Your task
In the entries that follow, find the line containing "D5: diode (A"; from there, copy every line exactly through the line containing "R14: 910 (COM, n3) -> 180 (COM, n3)".
■ ■ ■ ■ ■
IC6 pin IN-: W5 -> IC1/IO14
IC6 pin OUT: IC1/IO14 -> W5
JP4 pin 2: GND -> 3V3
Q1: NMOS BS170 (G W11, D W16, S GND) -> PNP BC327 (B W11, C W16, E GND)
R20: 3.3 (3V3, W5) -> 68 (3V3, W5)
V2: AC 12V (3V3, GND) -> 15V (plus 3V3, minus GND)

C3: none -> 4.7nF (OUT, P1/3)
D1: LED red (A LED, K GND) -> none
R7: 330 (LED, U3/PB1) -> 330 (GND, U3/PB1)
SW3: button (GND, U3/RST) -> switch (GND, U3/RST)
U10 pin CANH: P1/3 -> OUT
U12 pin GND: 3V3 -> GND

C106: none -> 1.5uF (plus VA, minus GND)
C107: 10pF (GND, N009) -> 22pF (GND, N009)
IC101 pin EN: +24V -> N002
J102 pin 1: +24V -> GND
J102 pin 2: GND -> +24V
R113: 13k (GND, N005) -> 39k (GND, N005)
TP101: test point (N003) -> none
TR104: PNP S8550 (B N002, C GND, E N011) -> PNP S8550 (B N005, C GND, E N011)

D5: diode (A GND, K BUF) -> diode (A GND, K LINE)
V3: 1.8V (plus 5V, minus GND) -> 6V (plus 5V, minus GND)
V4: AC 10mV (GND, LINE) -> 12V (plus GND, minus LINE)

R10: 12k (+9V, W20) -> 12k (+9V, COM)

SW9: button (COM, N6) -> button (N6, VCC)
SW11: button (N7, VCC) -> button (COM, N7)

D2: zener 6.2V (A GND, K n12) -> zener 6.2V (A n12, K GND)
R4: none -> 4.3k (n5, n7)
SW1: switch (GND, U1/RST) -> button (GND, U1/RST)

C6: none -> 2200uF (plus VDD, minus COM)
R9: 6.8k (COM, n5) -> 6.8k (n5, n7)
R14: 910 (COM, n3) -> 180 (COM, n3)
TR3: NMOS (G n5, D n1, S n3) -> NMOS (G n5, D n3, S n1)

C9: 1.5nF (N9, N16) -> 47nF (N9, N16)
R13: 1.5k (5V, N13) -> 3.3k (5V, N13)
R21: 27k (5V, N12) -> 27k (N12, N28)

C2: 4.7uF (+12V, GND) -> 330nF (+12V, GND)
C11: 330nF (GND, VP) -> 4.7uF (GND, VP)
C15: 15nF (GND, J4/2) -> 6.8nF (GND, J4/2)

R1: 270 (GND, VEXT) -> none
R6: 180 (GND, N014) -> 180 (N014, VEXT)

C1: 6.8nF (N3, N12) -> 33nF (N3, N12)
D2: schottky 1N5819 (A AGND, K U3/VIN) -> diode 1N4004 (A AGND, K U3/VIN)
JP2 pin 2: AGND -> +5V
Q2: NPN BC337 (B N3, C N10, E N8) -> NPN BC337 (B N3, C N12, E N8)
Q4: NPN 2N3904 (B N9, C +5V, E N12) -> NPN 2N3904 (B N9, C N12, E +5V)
■ ■ ■ ■ ■
Answer to the exercise
D5: diode (A GND, K BUF) -> diode (A GND, K LINE)
V3: 1.8V (plus 5V, minus GND) -> 6V (plus 5V, minus GND)
V4: AC 10mV (GND, LINE) -> 12V (plus GND, minus LINE)

R10: 12k (+9V, W20) -> 12k (+9V, COM)

SW9: button (COM, N6) -> button (N6, VCC)
SW11: button (N7, VCC) -> button (COM, N7)

D2: zener 6.2V (A GND, K n12) -> zener 6.2V (A n12, K GND)
R4: none -> 4.3k (n5, n7)
SW1: switch (GND, U1/RST) -> button (GND, U1/RST)

C6: none -> 2200uF (plus VDD, minus COM)
R9: 6.8k (COM, n5) -> 6.8k (n5, n7)
R14: 910 (COM, n3) -> 180 (COM, n3)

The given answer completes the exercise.